EXERCISE
Give back the records that follow exactly, images excluded.

MATERIAL FOR THE TASK
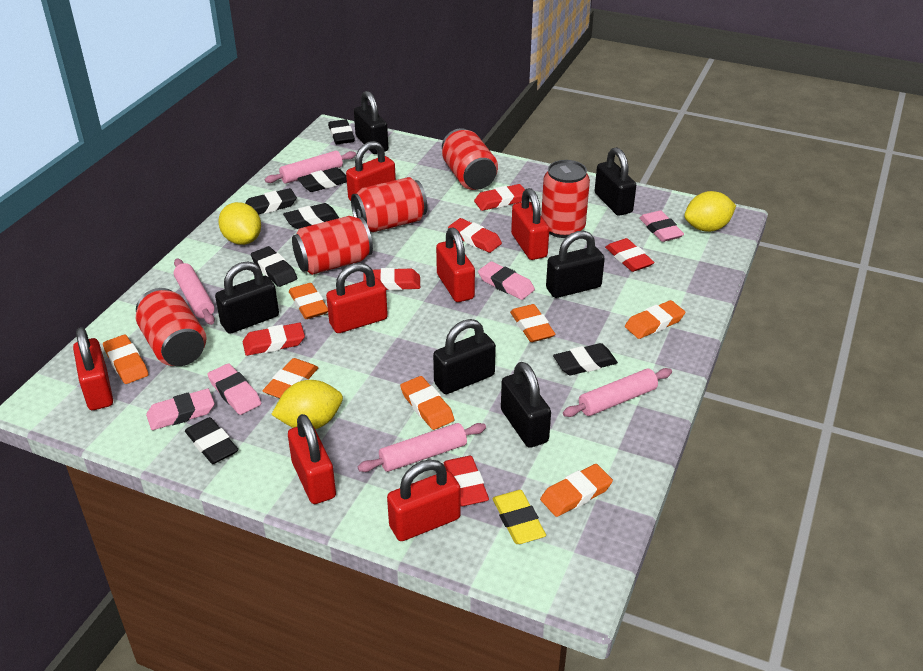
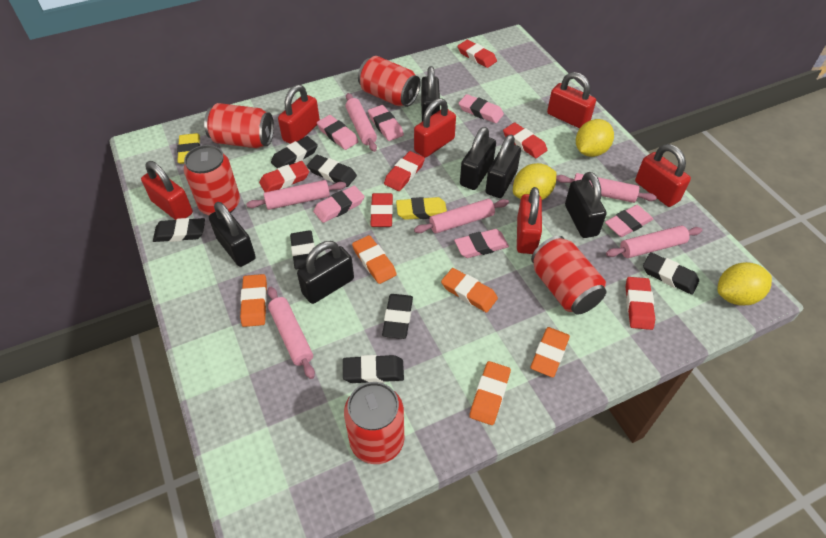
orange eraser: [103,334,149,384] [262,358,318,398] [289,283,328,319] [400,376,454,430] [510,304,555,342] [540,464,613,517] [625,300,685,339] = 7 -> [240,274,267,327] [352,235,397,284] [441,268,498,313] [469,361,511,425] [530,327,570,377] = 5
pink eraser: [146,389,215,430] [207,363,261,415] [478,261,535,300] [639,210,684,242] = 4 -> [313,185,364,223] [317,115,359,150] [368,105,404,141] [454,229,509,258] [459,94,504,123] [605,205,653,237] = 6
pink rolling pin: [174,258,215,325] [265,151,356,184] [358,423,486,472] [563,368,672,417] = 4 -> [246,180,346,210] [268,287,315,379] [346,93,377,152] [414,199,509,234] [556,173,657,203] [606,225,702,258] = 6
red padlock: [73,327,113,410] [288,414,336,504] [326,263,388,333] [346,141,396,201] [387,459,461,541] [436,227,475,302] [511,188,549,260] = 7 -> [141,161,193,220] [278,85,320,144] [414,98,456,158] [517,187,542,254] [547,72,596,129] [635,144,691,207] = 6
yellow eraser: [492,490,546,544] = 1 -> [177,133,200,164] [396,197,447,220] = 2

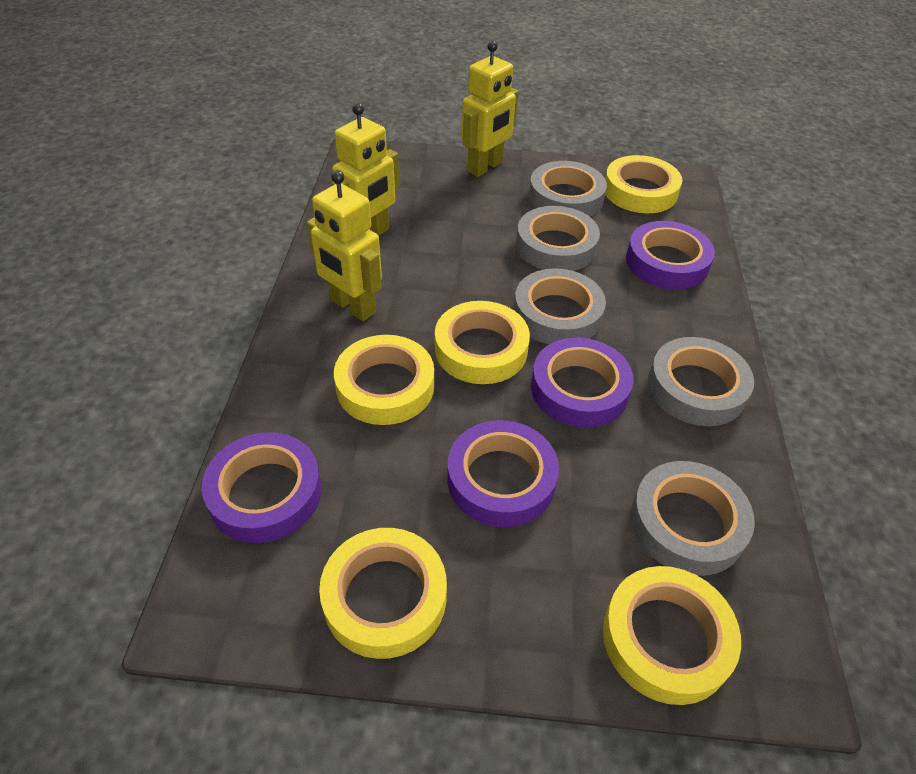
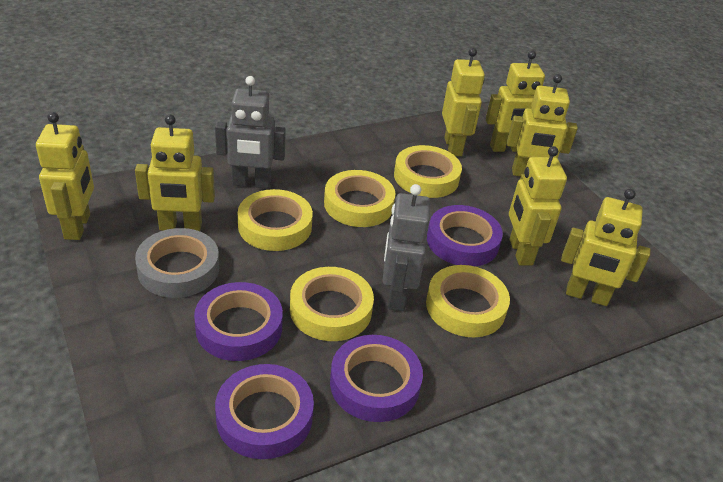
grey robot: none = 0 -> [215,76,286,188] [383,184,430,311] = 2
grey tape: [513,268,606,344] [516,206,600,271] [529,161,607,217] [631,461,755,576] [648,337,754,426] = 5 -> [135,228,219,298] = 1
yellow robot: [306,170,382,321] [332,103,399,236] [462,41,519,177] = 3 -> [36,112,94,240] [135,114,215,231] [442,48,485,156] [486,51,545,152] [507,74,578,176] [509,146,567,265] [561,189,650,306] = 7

WRITTEN RESPONSE
orange eraser: [103,334,149,384] [262,358,318,398] [289,283,328,319] [400,376,454,430] [510,304,555,342] [540,464,613,517] [625,300,685,339] = 7 -> [240,274,267,327] [352,235,397,284] [441,268,498,313] [469,361,511,425] [530,327,570,377] = 5
pink eraser: [146,389,215,430] [207,363,261,415] [478,261,535,300] [639,210,684,242] = 4 -> [313,185,364,223] [317,115,359,150] [368,105,404,141] [454,229,509,258] [459,94,504,123] [605,205,653,237] = 6
pink rolling pin: [174,258,215,325] [265,151,356,184] [358,423,486,472] [563,368,672,417] = 4 -> [246,180,346,210] [268,287,315,379] [346,93,377,152] [414,199,509,234] [556,173,657,203] [606,225,702,258] = 6
red padlock: [73,327,113,410] [288,414,336,504] [326,263,388,333] [346,141,396,201] [387,459,461,541] [436,227,475,302] [511,188,549,260] = 7 -> [141,161,193,220] [278,85,320,144] [414,98,456,158] [517,187,542,254] [547,72,596,129] [635,144,691,207] = 6
yellow eraser: [492,490,546,544] = 1 -> [177,133,200,164] [396,197,447,220] = 2

grey robot: none = 0 -> [215,76,286,188] [383,184,430,311] = 2
grey tape: [513,268,606,344] [516,206,600,271] [529,161,607,217] [631,461,755,576] [648,337,754,426] = 5 -> [135,228,219,298] = 1
yellow robot: [306,170,382,321] [332,103,399,236] [462,41,519,177] = 3 -> [36,112,94,240] [135,114,215,231] [442,48,485,156] [486,51,545,152] [507,74,578,176] [509,146,567,265] [561,189,650,306] = 7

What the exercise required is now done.